Problem
Wherever a line in the records below contains "none", copy that line.

Records for the task
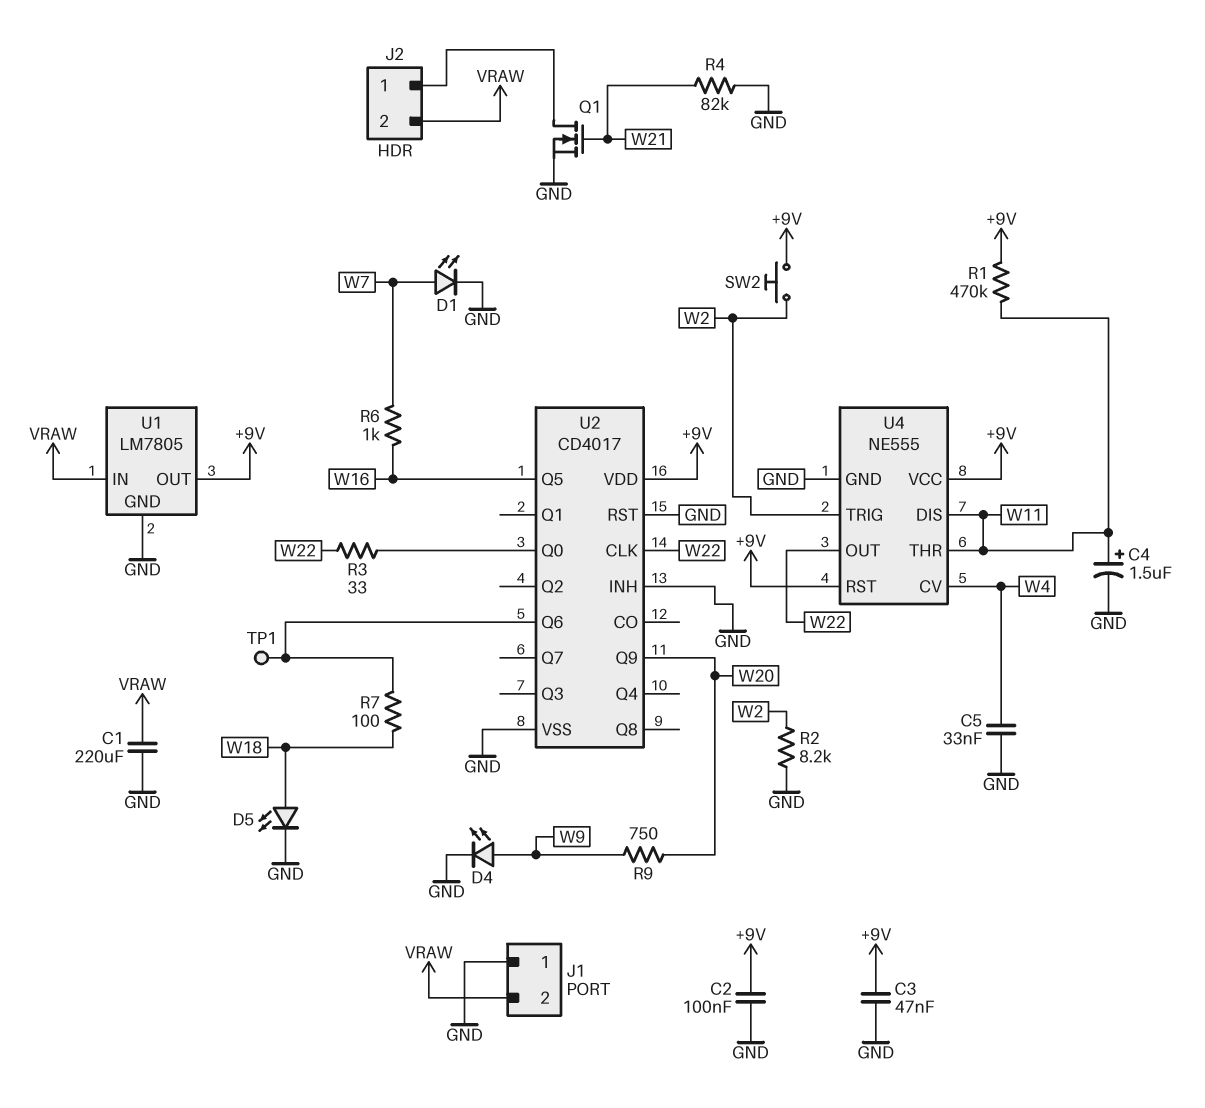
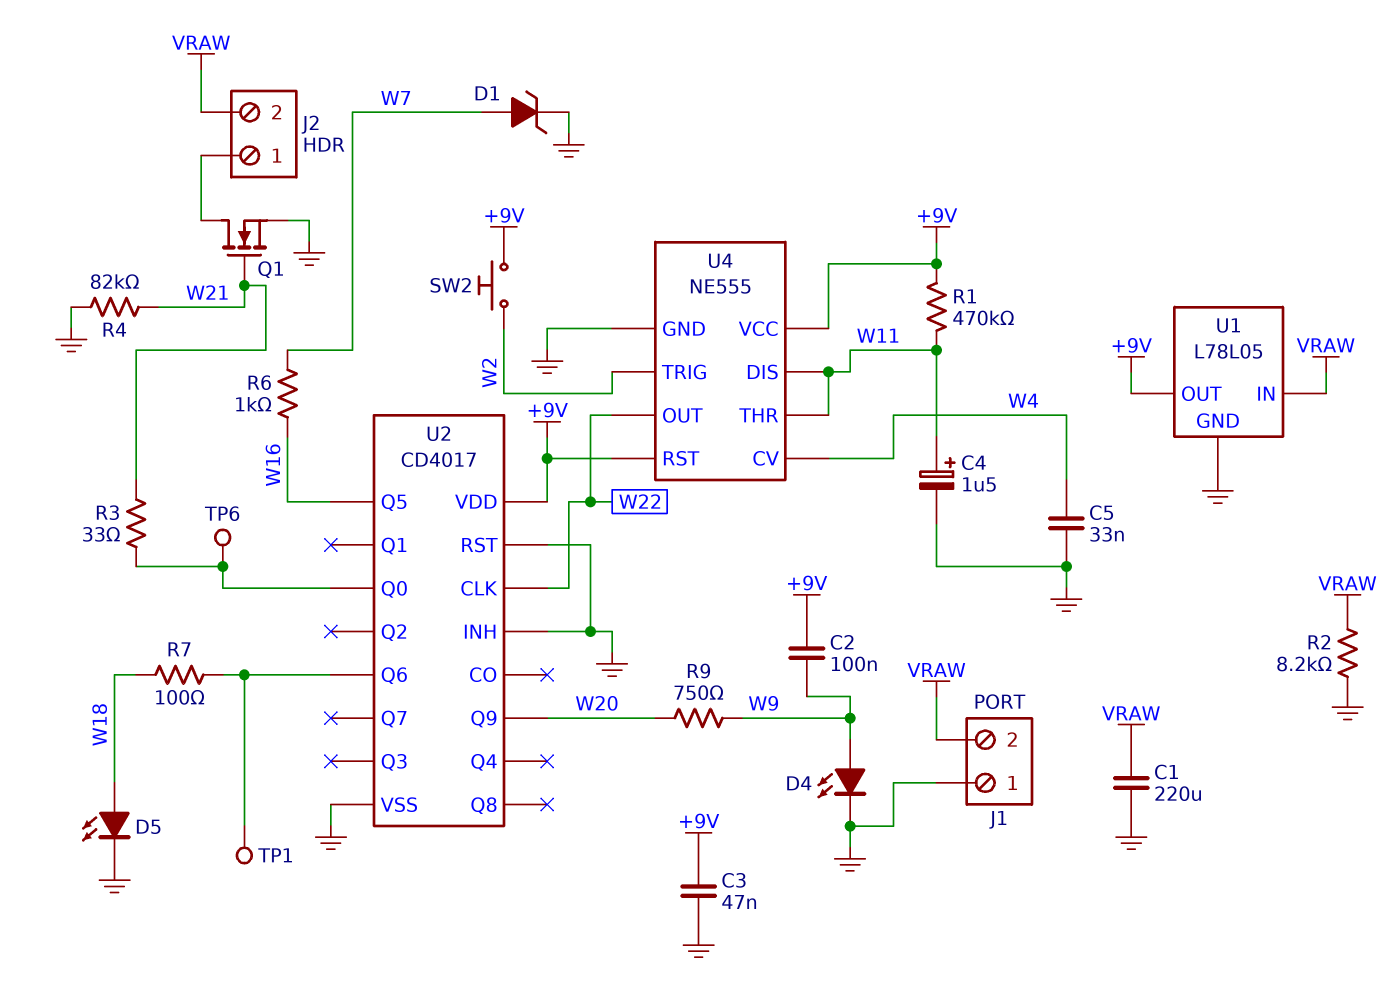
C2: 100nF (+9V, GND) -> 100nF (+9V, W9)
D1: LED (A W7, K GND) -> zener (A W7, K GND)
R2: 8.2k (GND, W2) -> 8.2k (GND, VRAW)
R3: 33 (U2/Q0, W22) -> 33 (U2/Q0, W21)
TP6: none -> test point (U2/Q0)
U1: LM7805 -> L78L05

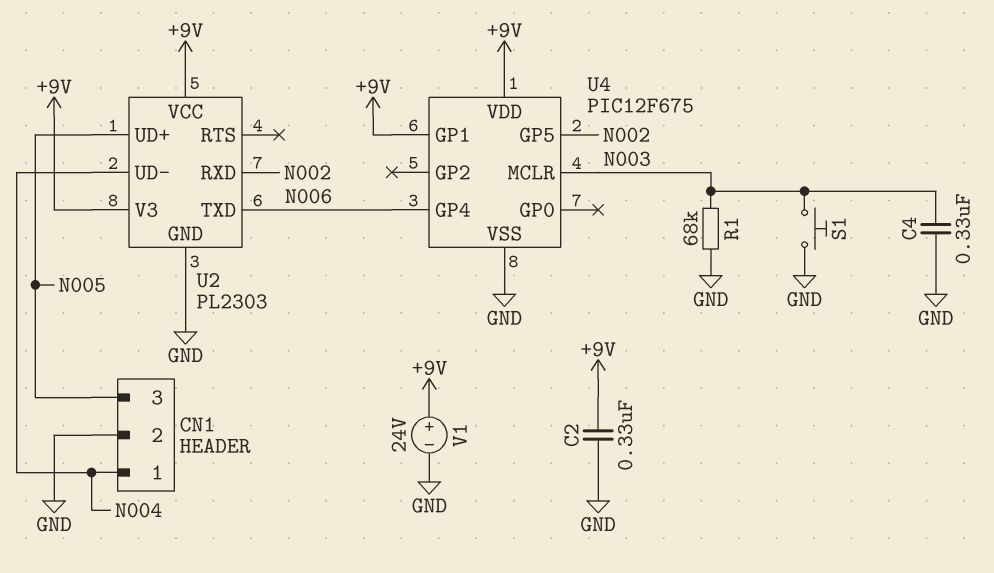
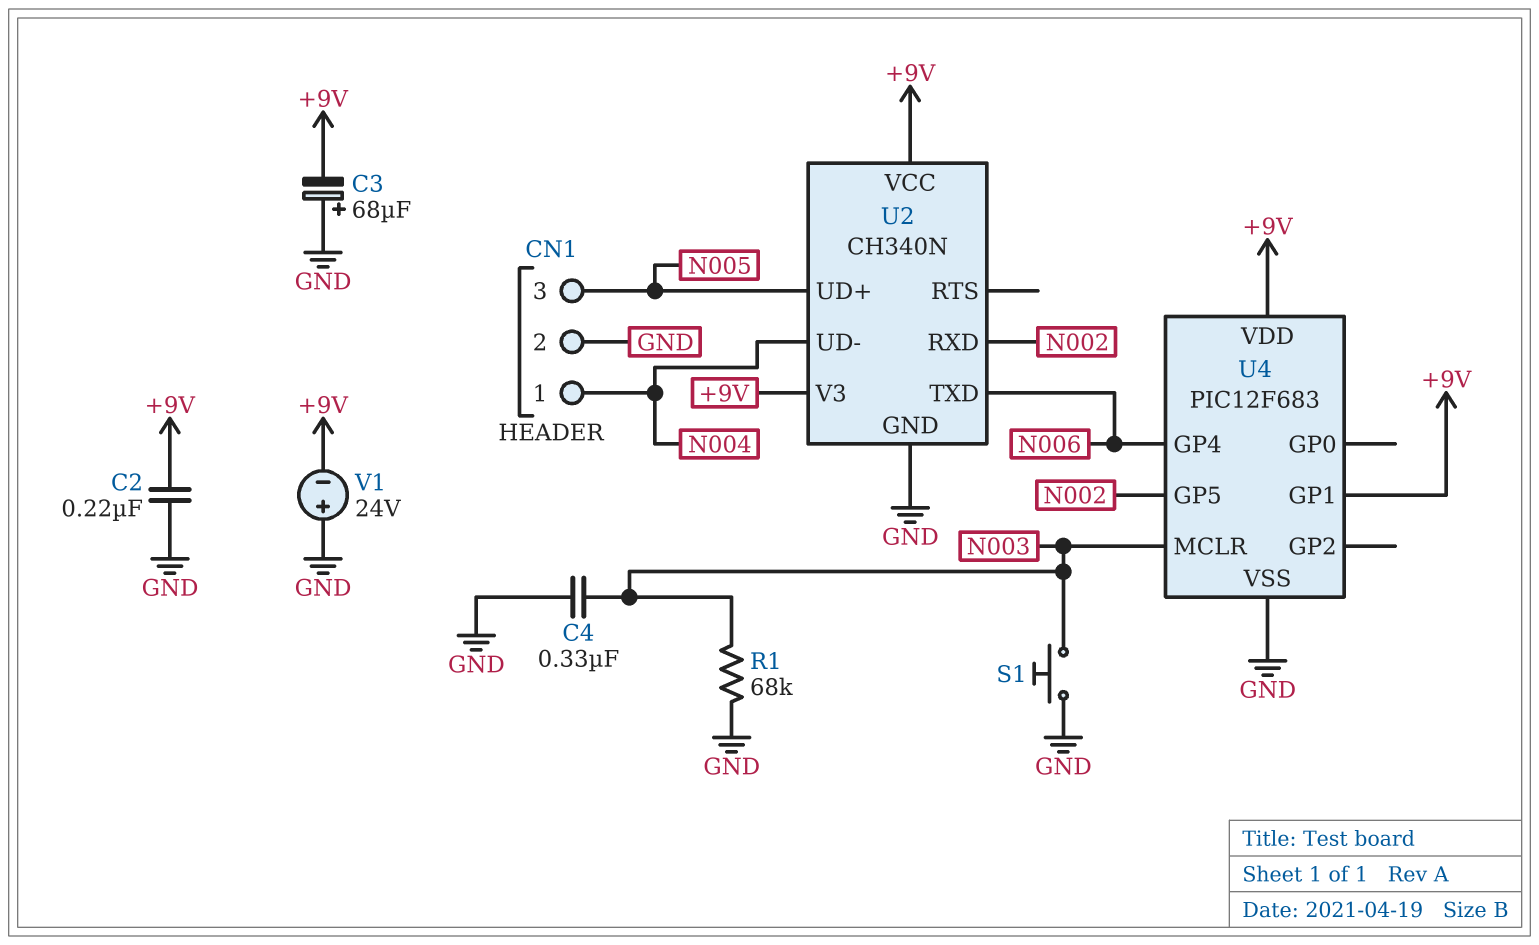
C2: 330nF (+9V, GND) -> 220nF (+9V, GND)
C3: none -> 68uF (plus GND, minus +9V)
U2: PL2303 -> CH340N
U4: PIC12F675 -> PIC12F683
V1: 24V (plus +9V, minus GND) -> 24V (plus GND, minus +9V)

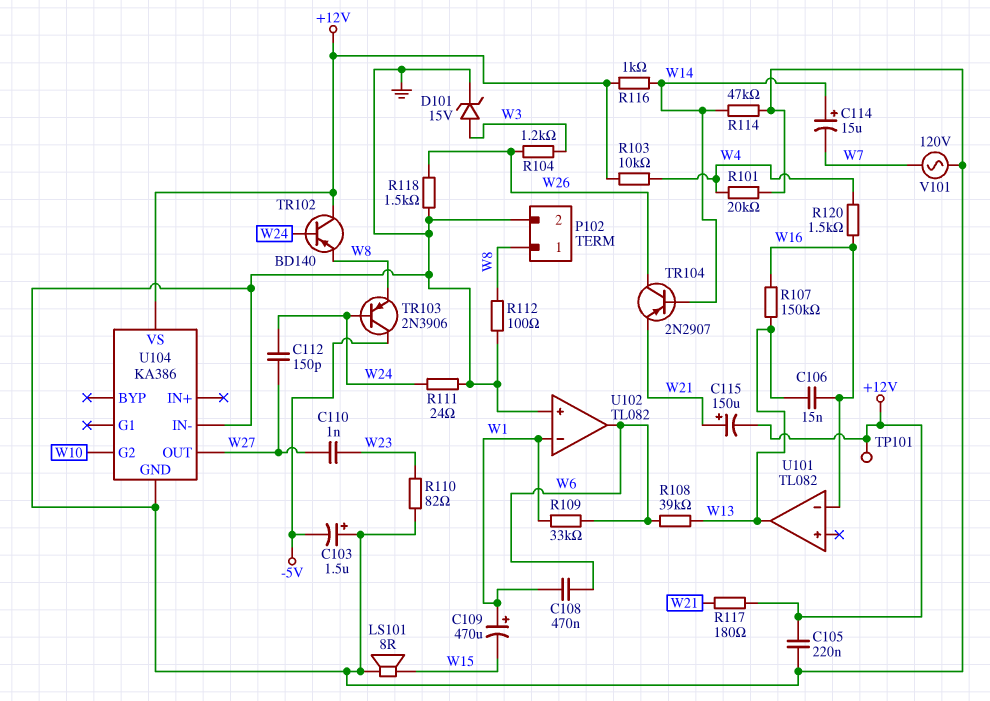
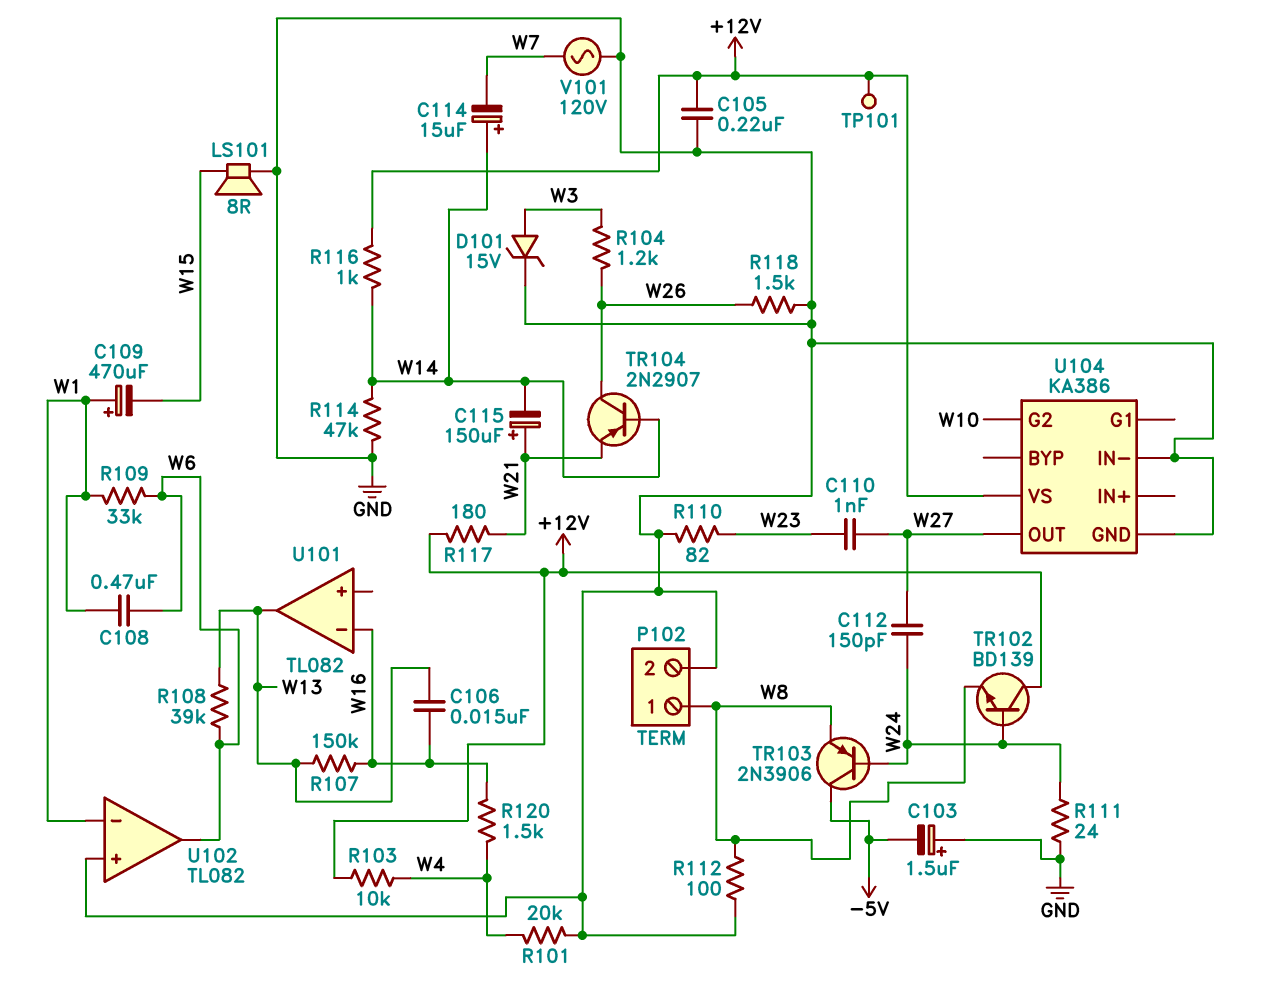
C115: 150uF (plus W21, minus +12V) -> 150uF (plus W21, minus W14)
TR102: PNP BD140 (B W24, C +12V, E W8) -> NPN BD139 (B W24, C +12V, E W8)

Answer box
TP6: none -> test point (U2/Q0)
C3: none -> 68uF (plus GND, minus +9V)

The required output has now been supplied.